→ Work task:
Omit the pictures, but give back every entry below exactly as written.

(Data supplied Opens)

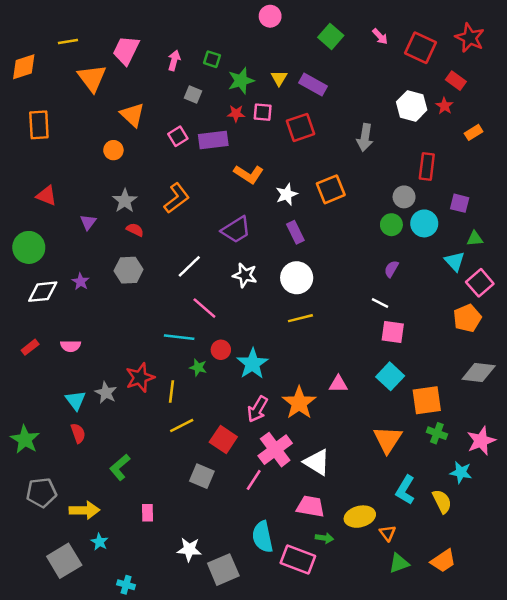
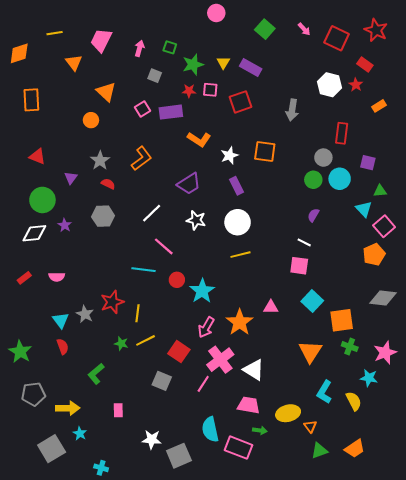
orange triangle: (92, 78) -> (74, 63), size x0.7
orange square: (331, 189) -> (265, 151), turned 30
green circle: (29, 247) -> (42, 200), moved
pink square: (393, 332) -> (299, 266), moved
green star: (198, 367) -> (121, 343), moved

(Data supplied Closes)

→ Exercise response:
orange triangle: (92, 78) -> (74, 63), size x0.7
orange square: (331, 189) -> (265, 151), turned 30
green circle: (29, 247) -> (42, 200), moved
pink square: (393, 332) -> (299, 266), moved
green star: (198, 367) -> (121, 343), moved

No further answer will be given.